Data items
——

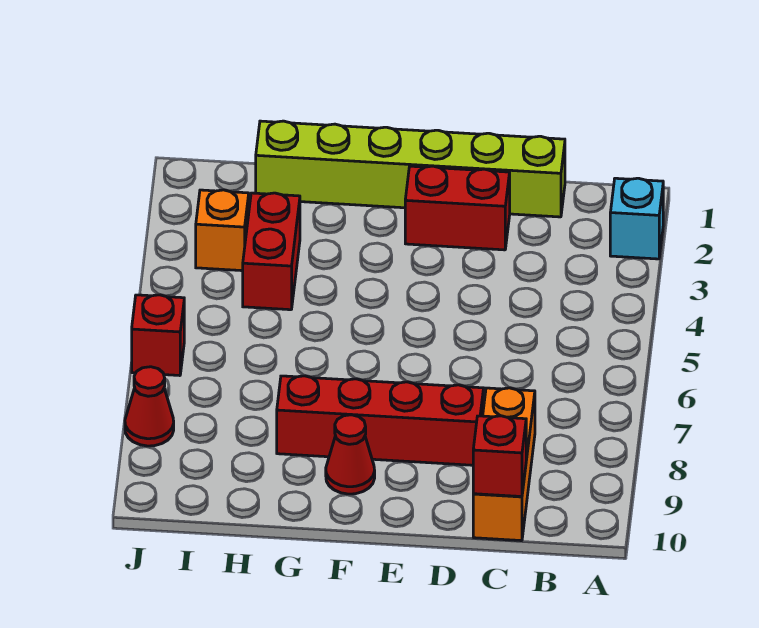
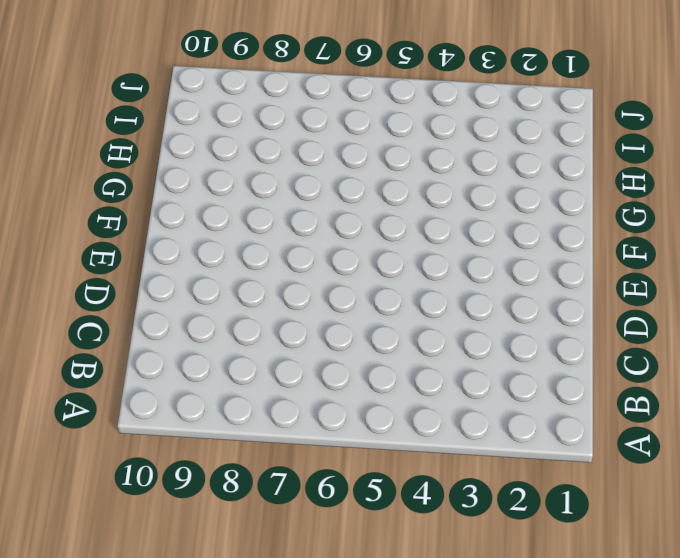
none -> cyan brick A2 level 1
none -> lime brick C1:H1 level 1

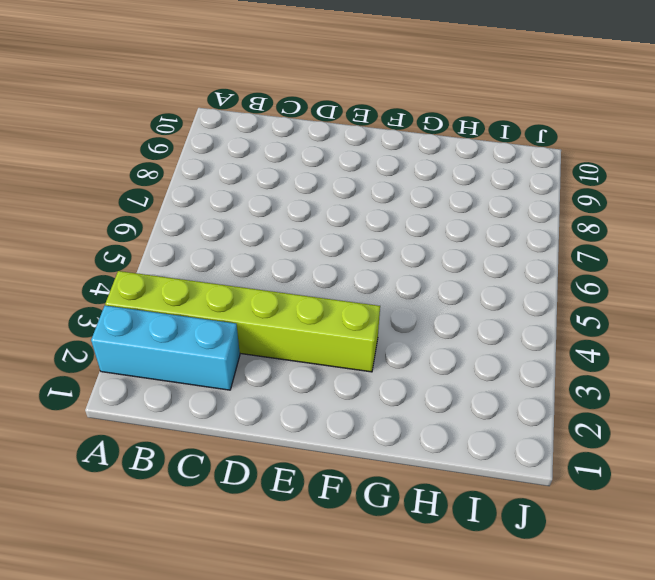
cyan brick A2:C2 level 1 -> cyan brick A2 level 1
lime brick A3:F3 level 1 -> lime brick C1:H1 level 1
none -> orange brick C8:C10 level 1
none -> red brick D2:E2 level 1

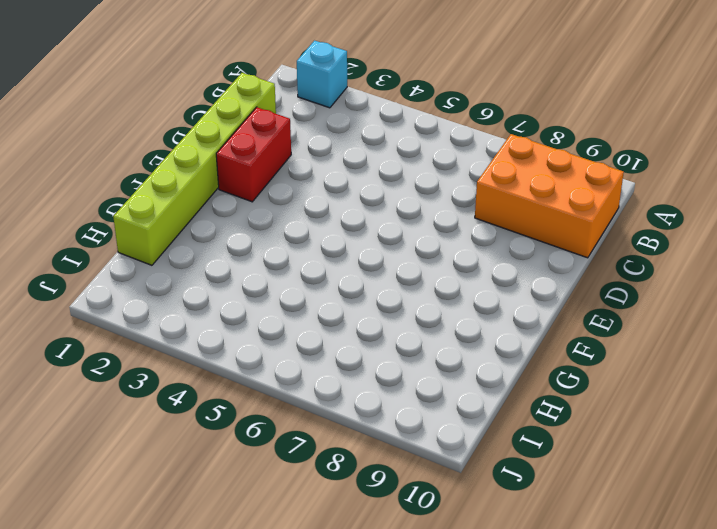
orange brick B8:C10 level 1 -> orange brick C8:C10 level 1
none -> red brick D8:G8 level 1
none -> red cone F9 level 1

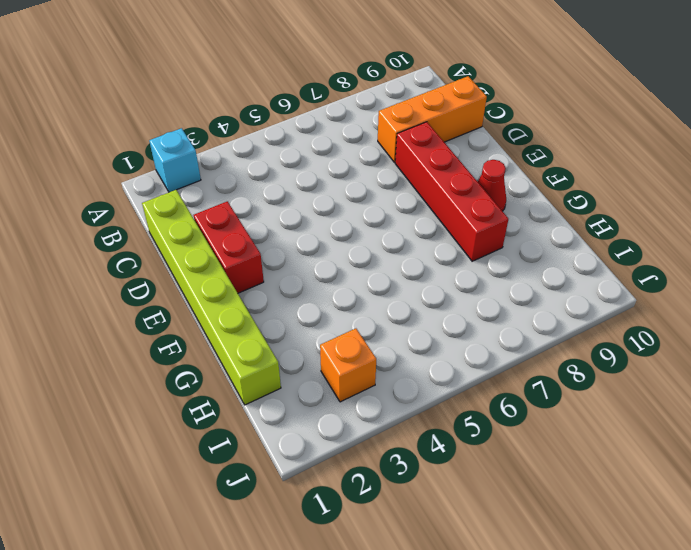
none -> red brick H3:H4 level 1
none -> red brick J6 level 1

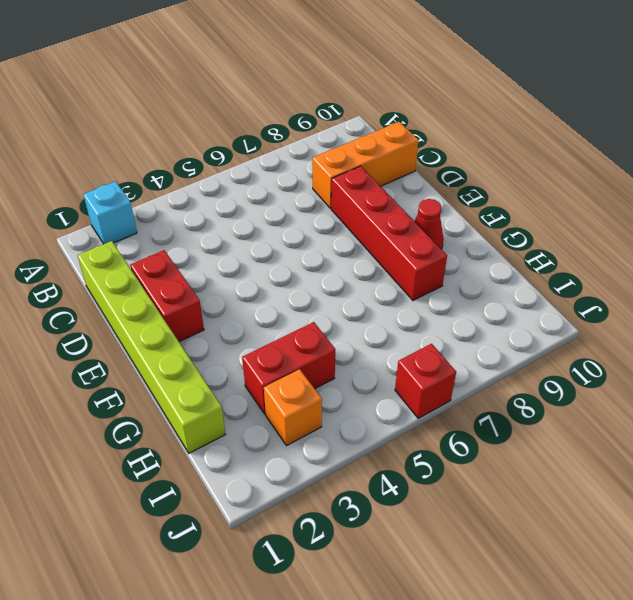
none -> red cone J8 level 1
none -> red brick C10 level 2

——

• _About this task_: Give back every entry word for word, and drop the pictures as you go.

• _Written answer_:
none -> cyan brick A2 level 1
none -> lime brick C1:H1 level 1

cyan brick A2:C2 level 1 -> cyan brick A2 level 1
lime brick A3:F3 level 1 -> lime brick C1:H1 level 1
none -> orange brick C8:C10 level 1
none -> red brick D2:E2 level 1

orange brick B8:C10 level 1 -> orange brick C8:C10 level 1
none -> red brick D8:G8 level 1
none -> red cone F9 level 1

none -> red brick H3:H4 level 1
none -> red brick J6 level 1

none -> red cone J8 level 1
none -> red brick C10 level 2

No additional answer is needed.